_EXTRACTED RECORDS_
=== Begin Enclosure ===

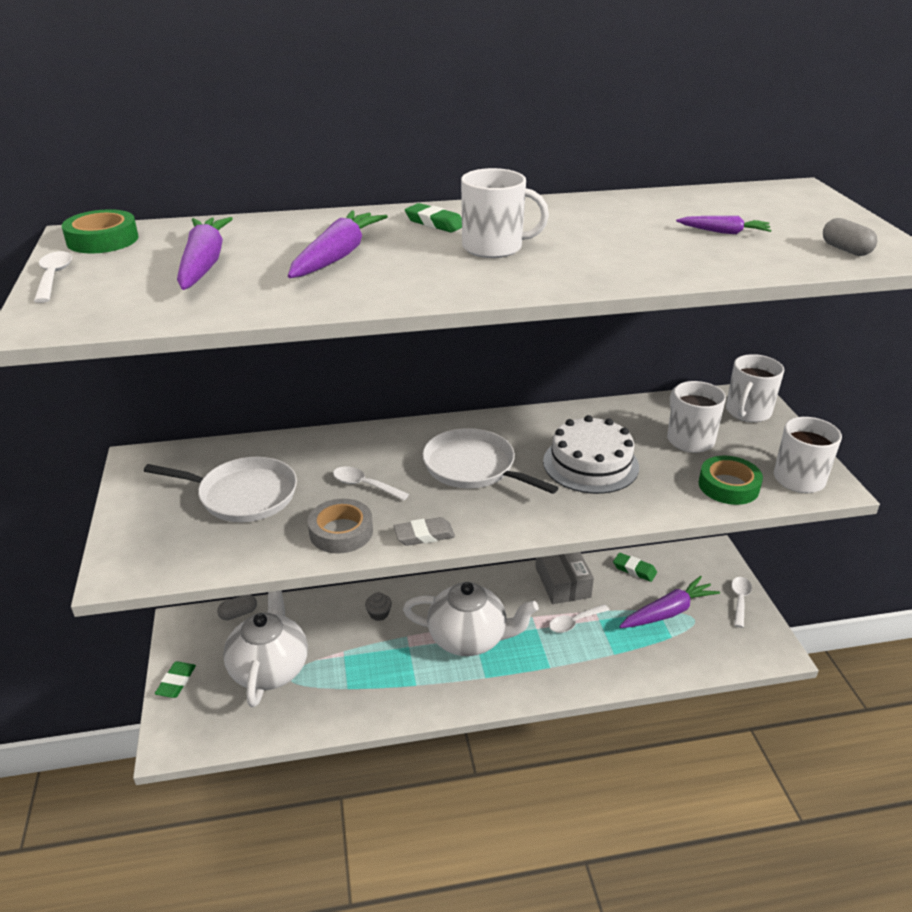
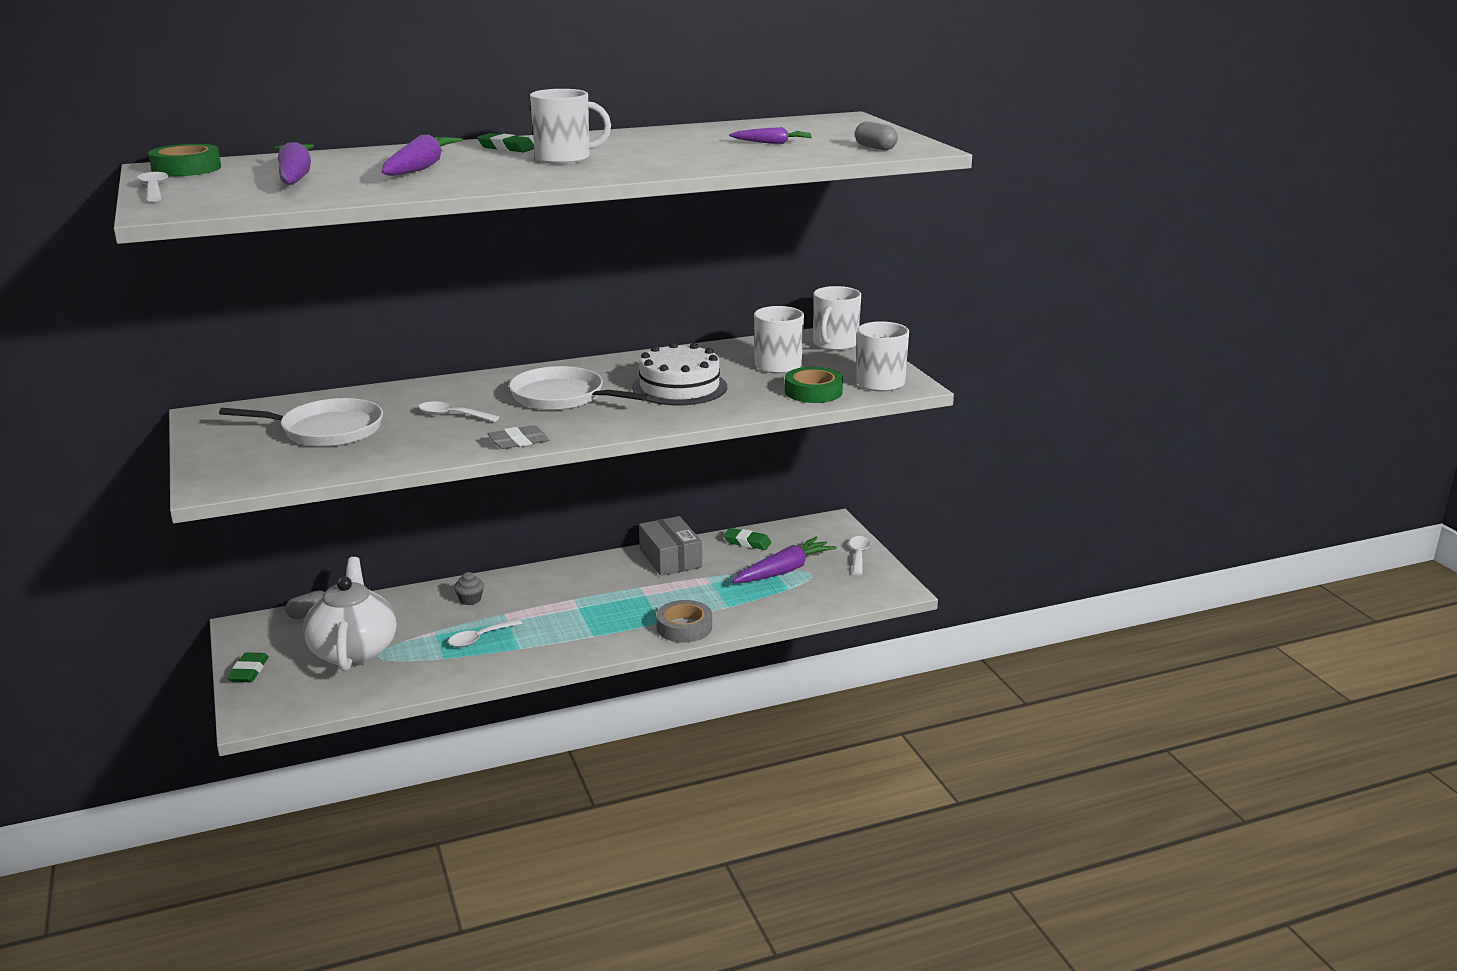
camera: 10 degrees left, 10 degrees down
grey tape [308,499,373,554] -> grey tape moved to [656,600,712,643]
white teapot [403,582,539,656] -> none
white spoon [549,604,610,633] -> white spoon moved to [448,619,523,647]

=== End Enclosure ===
=== Begin Enclosure ===

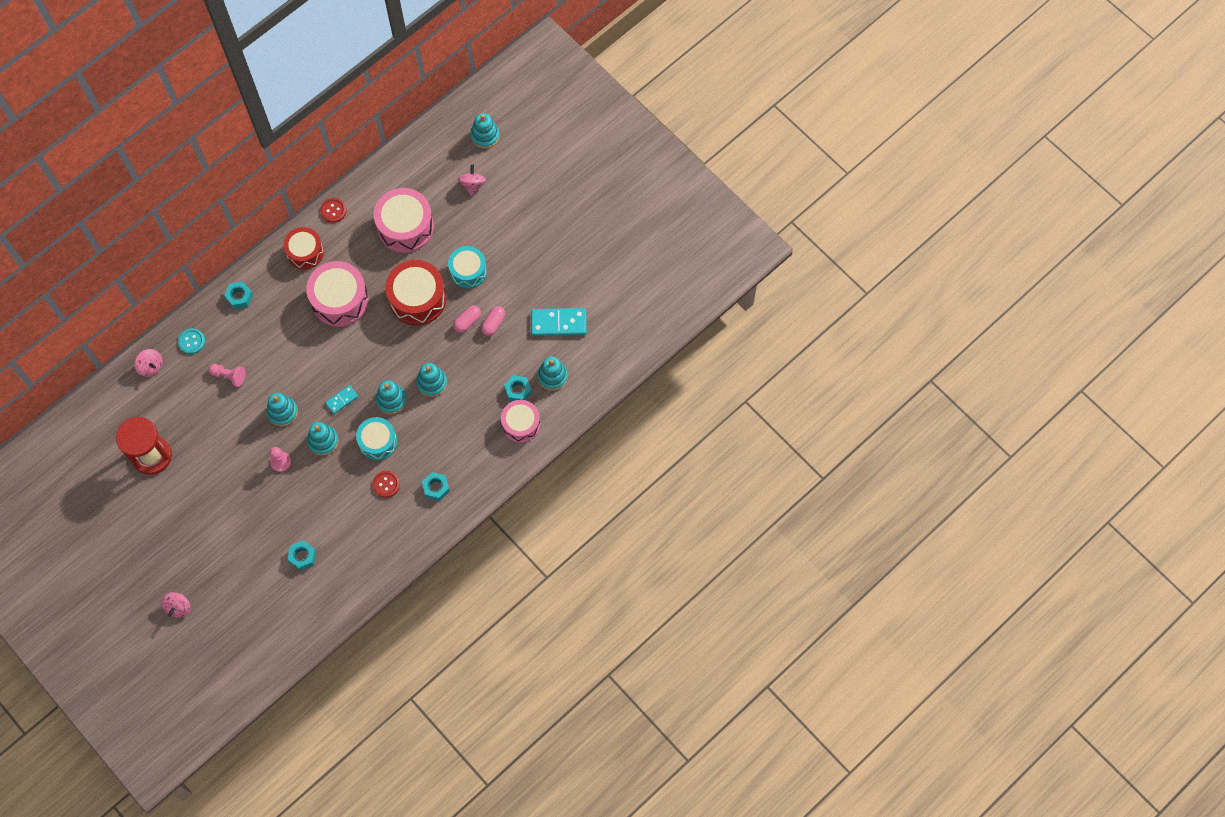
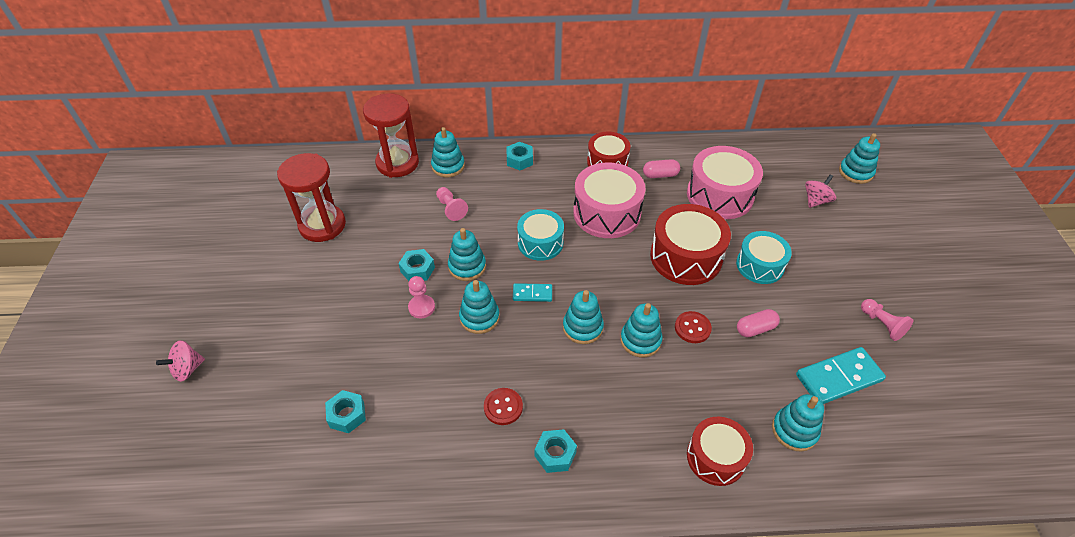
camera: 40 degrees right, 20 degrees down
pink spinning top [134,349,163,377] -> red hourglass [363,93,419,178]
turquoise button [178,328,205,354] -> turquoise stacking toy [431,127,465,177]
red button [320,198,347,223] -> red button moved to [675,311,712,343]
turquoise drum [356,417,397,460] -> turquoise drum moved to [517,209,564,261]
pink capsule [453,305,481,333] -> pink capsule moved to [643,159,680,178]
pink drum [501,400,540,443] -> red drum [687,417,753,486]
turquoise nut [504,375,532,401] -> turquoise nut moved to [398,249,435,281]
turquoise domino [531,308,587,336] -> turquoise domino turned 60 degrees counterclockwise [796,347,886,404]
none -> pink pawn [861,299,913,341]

=== End Enclosure ===

_YOUR ASSIGNMENT_
The lines to report are those in the material above that contain the word "pink"; copy every one of them.

_RESPONSE_
pink spinning top [134,349,163,377] -> red hourglass [363,93,419,178]
pink capsule [453,305,481,333] -> pink capsule moved to [643,159,680,178]
pink drum [501,400,540,443] -> red drum [687,417,753,486]
none -> pink pawn [861,299,913,341]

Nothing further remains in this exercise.